## Exercise
If a line in the material below has the string "VBAT", copy it out.

## Data shown
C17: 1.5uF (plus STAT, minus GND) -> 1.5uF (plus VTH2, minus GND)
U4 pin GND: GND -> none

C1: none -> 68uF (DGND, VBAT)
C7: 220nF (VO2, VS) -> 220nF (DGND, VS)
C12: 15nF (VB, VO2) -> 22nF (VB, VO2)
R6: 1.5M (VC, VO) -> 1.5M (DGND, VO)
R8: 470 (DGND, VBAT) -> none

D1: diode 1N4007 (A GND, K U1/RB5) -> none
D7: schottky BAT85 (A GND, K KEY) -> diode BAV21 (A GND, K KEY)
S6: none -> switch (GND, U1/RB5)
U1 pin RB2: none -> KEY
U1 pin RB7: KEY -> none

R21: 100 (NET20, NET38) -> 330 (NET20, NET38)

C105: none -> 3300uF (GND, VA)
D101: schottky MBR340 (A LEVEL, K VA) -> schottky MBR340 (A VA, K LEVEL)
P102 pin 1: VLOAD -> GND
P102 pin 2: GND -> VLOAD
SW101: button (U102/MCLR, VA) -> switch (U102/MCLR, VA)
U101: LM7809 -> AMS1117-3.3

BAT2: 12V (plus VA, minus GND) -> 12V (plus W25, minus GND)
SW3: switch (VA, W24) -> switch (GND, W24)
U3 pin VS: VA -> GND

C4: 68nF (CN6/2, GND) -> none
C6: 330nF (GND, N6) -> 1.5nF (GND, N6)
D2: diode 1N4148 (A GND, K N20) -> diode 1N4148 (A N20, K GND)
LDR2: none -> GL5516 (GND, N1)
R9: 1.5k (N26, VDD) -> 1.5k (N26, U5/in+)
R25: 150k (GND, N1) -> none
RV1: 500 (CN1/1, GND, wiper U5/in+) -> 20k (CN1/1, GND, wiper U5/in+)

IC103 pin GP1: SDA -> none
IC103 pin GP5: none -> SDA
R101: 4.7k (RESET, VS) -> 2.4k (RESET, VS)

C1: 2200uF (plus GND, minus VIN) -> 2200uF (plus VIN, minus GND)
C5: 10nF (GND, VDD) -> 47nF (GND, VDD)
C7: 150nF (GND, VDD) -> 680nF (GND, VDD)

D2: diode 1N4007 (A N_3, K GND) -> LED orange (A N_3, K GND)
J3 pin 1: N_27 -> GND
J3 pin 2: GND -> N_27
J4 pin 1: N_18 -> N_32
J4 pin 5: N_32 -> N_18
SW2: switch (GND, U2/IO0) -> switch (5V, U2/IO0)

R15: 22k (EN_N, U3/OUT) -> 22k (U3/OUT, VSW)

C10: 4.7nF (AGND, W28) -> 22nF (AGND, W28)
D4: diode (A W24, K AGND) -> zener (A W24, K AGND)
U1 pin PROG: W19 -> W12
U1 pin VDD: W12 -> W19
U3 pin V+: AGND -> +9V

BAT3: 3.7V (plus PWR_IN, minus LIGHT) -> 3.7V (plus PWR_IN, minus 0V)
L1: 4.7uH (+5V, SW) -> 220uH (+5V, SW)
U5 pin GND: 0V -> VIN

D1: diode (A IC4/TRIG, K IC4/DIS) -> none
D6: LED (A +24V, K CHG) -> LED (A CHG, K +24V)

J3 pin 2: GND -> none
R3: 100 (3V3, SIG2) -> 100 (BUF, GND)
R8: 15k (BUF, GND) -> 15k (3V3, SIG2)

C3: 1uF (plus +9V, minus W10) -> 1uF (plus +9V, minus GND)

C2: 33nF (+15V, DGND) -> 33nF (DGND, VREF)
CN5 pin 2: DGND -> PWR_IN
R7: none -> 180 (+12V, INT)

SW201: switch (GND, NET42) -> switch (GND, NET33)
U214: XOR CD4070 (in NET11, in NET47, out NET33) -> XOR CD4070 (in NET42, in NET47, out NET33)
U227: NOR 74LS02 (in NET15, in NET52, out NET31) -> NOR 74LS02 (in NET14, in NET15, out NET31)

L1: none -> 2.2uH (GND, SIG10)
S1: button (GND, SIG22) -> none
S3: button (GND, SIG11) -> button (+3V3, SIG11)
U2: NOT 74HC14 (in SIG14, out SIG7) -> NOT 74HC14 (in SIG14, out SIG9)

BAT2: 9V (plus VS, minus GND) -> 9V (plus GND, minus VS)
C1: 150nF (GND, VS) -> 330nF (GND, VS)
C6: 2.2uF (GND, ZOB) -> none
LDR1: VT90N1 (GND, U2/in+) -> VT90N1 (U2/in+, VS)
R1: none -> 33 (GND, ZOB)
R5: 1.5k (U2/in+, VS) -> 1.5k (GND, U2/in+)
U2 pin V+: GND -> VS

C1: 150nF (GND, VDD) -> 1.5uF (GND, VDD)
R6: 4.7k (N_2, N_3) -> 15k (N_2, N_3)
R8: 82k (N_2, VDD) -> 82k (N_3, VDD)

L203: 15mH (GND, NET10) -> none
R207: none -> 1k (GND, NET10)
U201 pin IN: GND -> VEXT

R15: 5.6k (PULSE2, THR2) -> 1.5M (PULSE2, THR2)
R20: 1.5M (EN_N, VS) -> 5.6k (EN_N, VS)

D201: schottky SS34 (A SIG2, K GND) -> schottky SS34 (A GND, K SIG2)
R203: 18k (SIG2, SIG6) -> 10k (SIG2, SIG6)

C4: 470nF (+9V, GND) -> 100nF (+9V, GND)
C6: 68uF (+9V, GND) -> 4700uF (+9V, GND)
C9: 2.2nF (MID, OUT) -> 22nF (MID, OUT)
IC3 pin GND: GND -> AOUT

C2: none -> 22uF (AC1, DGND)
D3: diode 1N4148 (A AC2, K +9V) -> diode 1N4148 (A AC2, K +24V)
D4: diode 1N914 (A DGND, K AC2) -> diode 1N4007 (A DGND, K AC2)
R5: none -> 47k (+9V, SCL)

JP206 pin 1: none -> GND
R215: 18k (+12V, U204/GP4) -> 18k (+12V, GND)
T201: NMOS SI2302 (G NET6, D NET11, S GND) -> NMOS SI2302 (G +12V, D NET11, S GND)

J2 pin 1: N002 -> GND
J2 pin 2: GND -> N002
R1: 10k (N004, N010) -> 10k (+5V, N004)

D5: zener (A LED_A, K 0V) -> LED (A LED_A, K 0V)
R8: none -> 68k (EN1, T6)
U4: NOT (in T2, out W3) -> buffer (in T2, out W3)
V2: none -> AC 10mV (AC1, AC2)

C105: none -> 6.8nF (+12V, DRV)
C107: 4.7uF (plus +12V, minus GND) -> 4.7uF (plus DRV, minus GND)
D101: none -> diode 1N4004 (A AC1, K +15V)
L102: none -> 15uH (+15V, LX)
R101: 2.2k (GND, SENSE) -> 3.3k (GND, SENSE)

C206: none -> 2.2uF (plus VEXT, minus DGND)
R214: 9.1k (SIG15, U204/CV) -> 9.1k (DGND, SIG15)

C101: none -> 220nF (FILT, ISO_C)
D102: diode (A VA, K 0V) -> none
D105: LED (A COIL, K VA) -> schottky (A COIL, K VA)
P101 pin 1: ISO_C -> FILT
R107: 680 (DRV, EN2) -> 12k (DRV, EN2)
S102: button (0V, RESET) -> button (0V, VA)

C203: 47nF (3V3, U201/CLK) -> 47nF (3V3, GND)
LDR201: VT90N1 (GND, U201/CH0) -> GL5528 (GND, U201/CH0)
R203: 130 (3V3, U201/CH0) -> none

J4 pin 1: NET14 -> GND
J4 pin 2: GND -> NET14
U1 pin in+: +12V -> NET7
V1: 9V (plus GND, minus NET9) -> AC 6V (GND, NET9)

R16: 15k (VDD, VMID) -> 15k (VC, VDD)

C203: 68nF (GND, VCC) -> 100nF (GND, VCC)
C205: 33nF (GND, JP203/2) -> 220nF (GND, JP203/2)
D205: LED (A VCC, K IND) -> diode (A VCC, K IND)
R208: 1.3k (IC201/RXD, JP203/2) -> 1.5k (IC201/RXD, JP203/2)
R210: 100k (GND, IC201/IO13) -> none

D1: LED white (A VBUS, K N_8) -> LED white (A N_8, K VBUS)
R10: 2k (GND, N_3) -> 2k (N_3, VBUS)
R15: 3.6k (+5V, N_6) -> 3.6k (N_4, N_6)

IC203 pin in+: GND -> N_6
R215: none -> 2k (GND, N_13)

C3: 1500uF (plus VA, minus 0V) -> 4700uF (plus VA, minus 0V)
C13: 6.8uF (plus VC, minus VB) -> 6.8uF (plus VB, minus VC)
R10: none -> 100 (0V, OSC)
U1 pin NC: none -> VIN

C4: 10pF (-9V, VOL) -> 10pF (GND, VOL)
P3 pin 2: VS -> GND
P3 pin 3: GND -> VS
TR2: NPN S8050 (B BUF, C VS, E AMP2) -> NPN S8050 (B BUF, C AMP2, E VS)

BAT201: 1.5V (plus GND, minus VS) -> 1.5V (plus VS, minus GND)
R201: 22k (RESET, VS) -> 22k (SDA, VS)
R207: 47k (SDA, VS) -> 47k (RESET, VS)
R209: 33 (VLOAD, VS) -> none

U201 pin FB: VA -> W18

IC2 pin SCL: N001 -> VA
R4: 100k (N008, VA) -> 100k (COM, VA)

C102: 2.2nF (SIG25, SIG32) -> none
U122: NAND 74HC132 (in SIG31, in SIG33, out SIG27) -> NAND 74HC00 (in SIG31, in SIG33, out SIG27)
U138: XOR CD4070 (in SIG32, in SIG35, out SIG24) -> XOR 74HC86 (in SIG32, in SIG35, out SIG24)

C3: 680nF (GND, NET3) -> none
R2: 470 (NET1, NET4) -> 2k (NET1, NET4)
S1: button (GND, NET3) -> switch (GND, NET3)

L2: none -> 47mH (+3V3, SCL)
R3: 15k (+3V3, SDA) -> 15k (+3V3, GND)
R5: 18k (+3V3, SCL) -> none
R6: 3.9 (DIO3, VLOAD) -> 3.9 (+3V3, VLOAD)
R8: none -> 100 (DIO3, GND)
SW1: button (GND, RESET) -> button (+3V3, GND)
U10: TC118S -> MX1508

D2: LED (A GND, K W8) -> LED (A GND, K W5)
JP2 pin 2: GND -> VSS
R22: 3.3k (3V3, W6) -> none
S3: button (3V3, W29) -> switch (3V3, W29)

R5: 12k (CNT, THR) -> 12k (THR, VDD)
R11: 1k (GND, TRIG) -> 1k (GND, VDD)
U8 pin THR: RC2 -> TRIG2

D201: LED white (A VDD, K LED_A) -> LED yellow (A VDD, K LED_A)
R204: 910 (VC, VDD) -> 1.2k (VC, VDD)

## Expected answer
C1: none -> 68uF (DGND, VBAT)
R8: 470 (DGND, VBAT) -> none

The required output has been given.